> _Directions for this task_
What you should give back is every line from the one containing "(340, 161) = (479, 235): red" through the last line of the records below, word for word and without pictures.

(Before-and-after object lists)
# # # # #

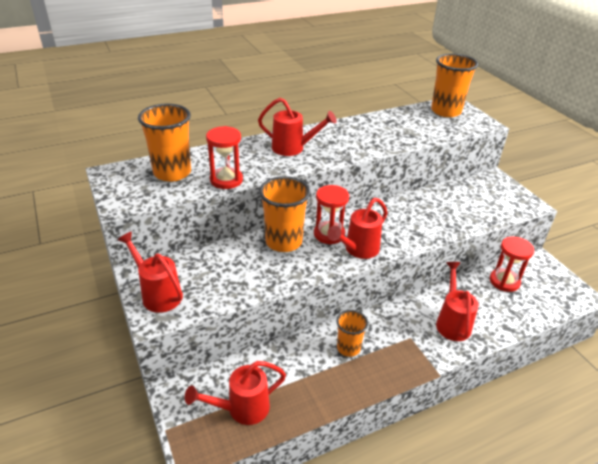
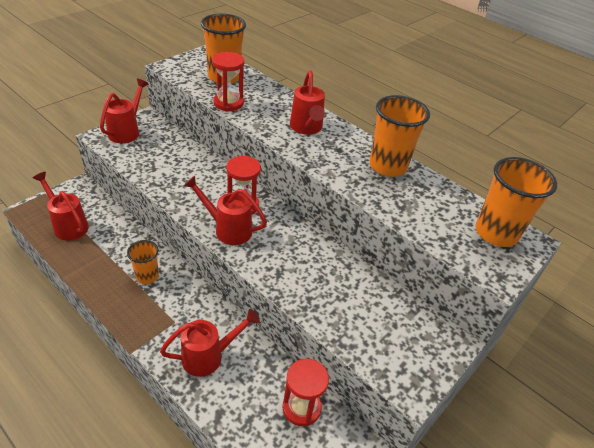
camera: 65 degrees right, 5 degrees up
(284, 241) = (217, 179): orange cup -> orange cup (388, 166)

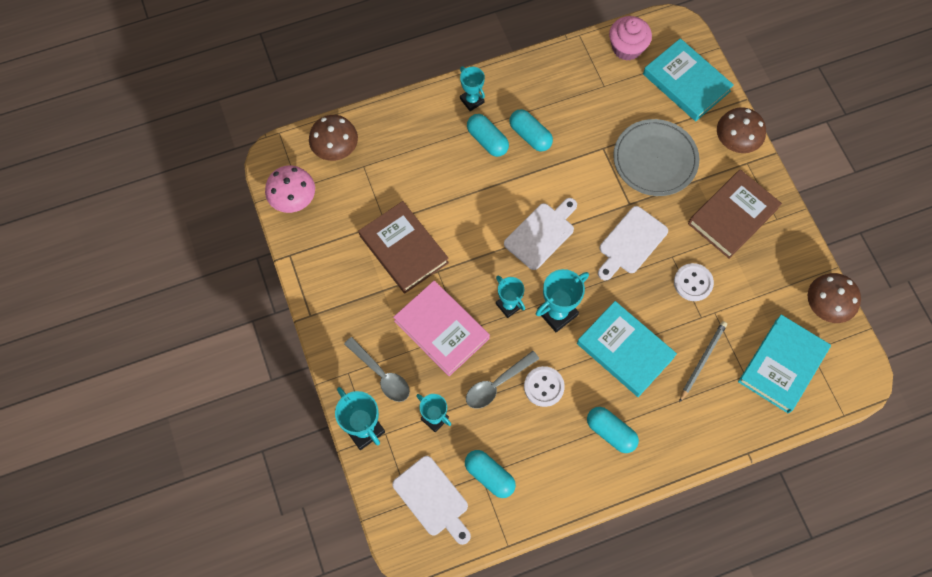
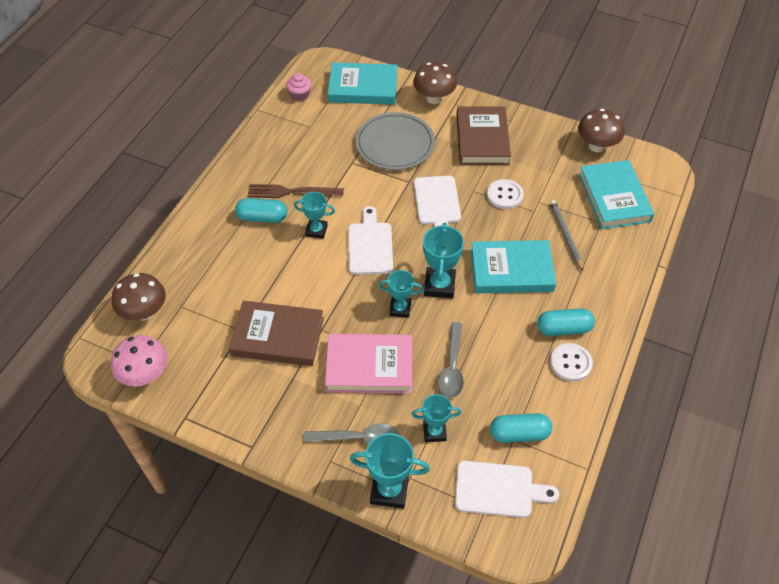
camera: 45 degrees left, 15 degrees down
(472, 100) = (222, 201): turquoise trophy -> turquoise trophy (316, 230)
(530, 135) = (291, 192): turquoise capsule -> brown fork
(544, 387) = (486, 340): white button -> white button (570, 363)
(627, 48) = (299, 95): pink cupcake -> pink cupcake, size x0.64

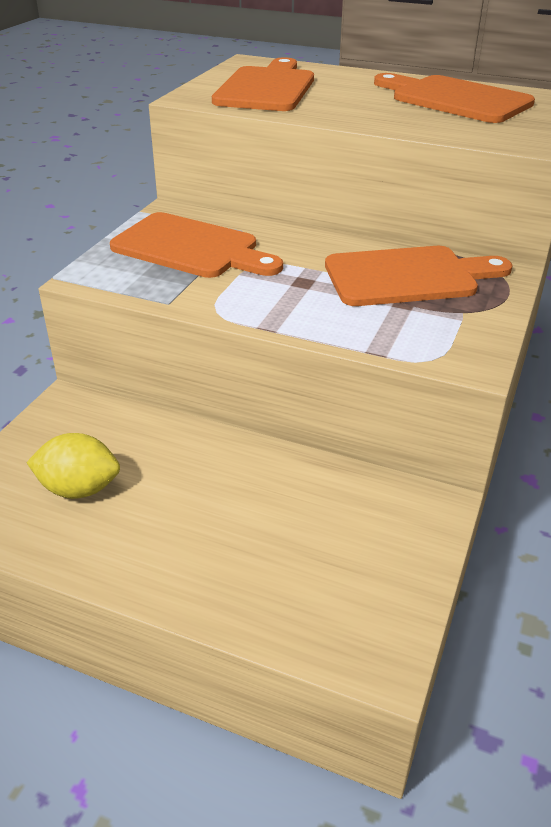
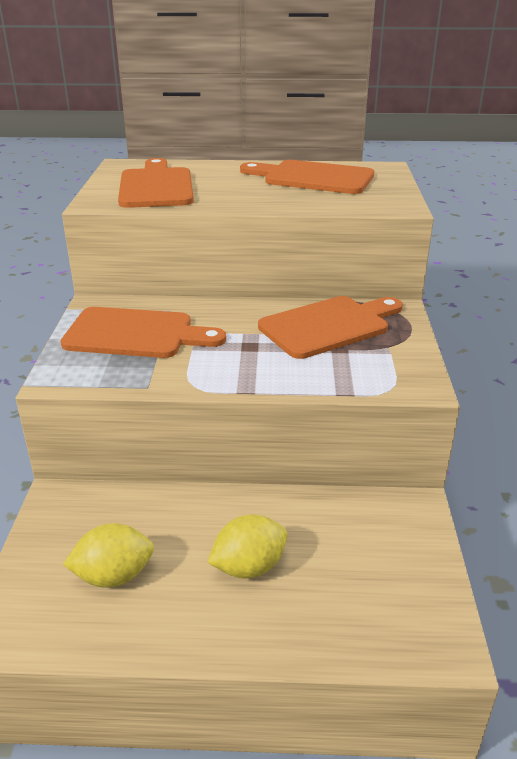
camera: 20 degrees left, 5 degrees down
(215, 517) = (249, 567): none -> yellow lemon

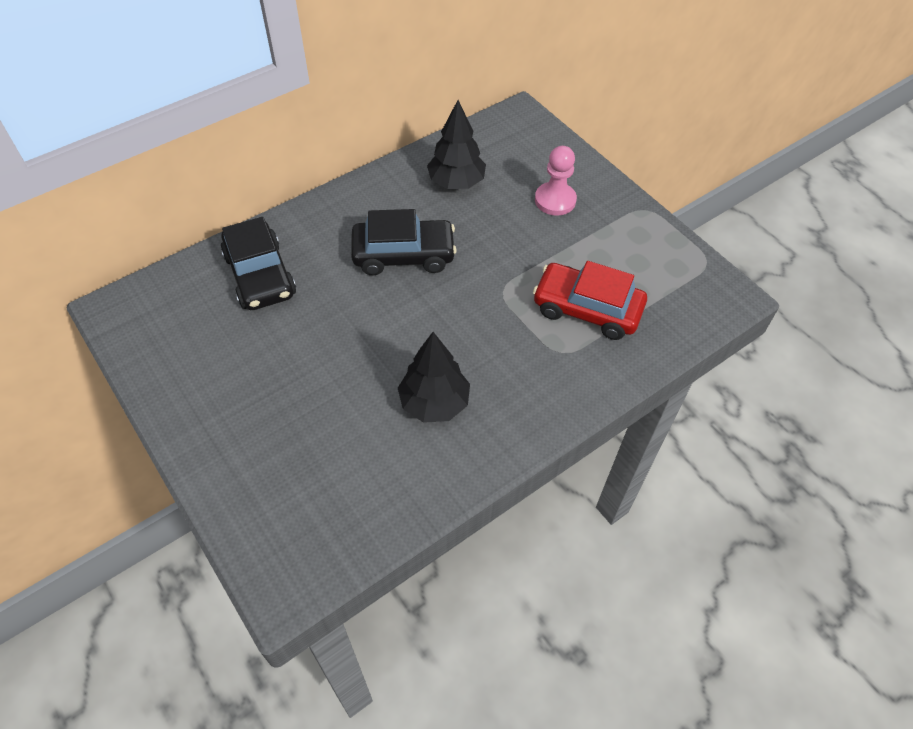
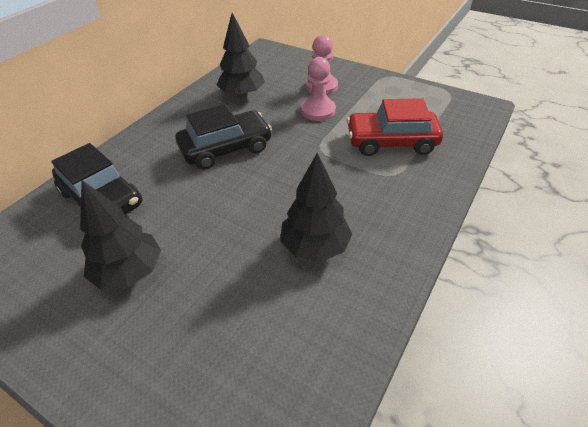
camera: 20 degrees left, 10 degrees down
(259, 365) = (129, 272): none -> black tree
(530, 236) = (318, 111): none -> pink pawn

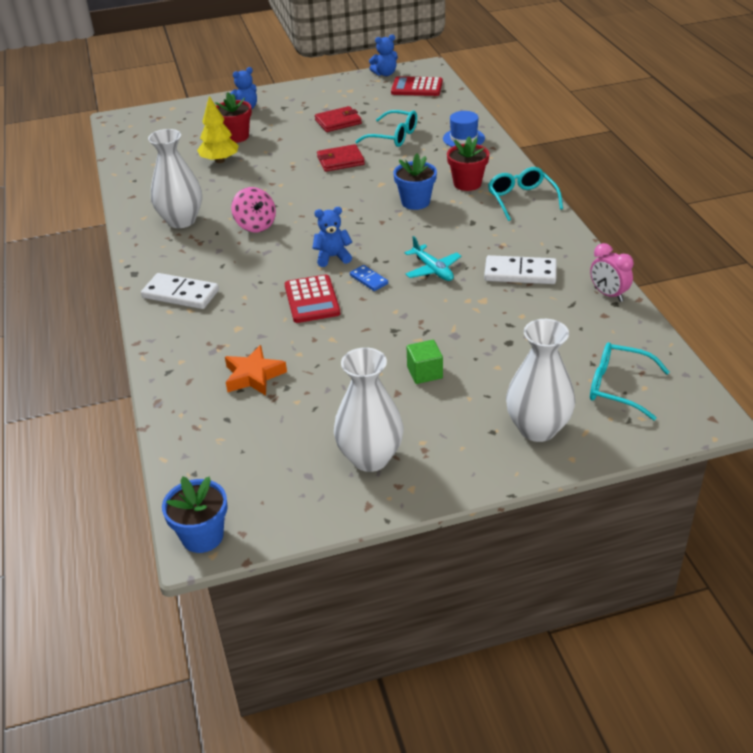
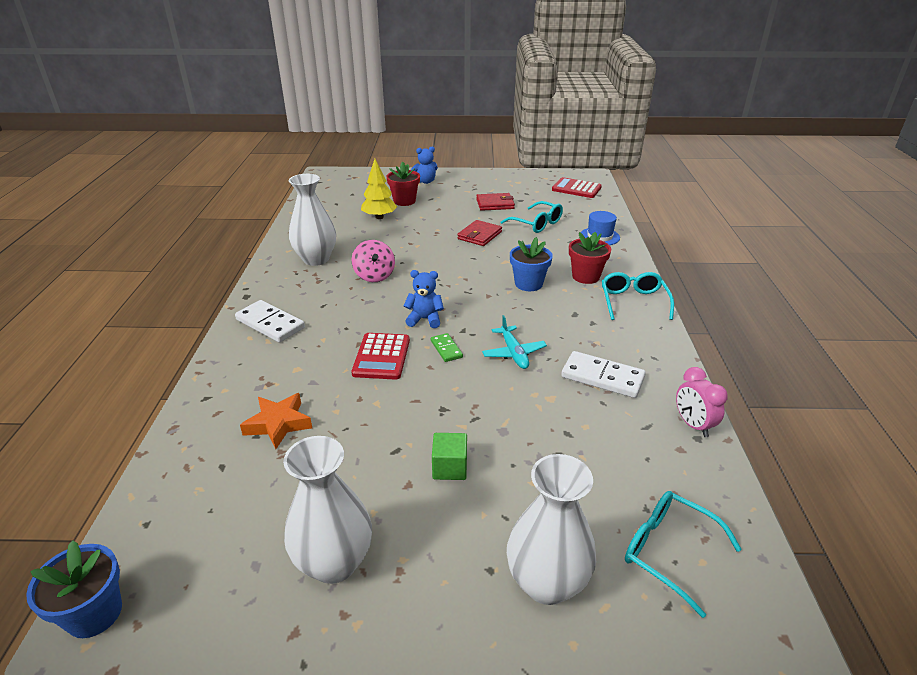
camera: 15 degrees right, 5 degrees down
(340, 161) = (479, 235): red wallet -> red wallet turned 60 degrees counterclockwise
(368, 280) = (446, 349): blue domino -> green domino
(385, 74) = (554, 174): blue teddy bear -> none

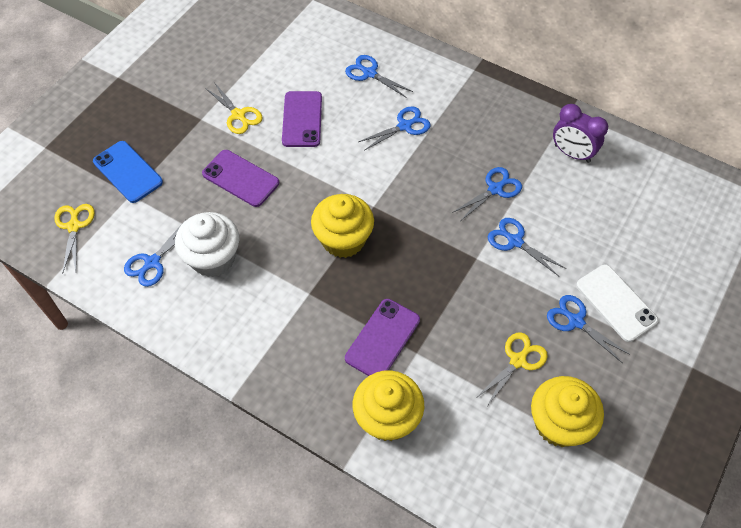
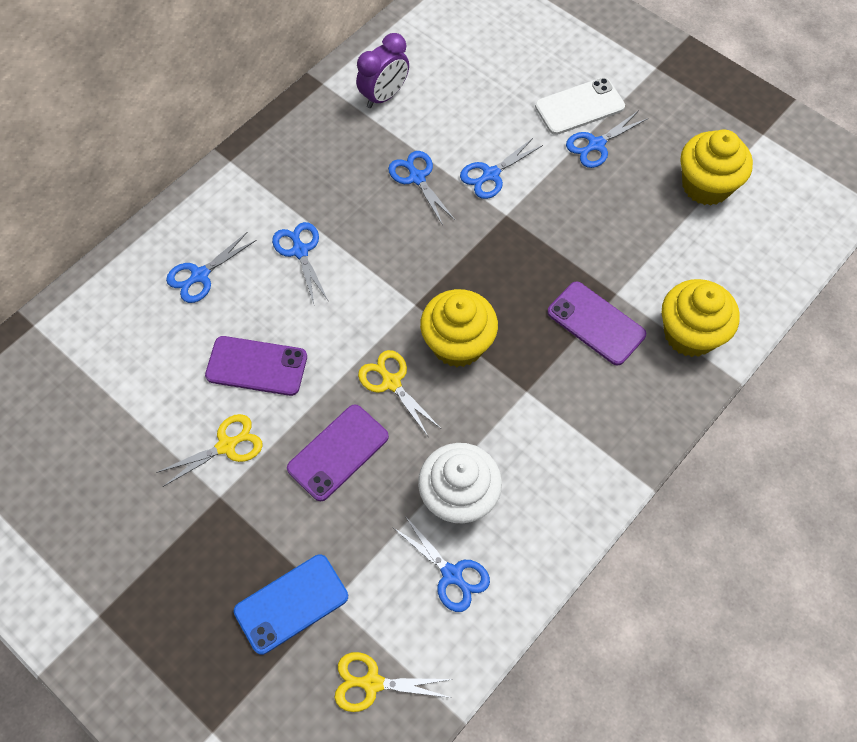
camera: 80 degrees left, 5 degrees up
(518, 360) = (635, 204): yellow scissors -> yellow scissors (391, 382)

# # # # #

> _Reply_
(340, 161) = (479, 235): red wallet -> red wallet turned 60 degrees counterclockwise
(368, 280) = (446, 349): blue domino -> green domino
(385, 74) = (554, 174): blue teddy bear -> none

camera: 80 degrees left, 5 degrees up
(518, 360) = (635, 204): yellow scissors -> yellow scissors (391, 382)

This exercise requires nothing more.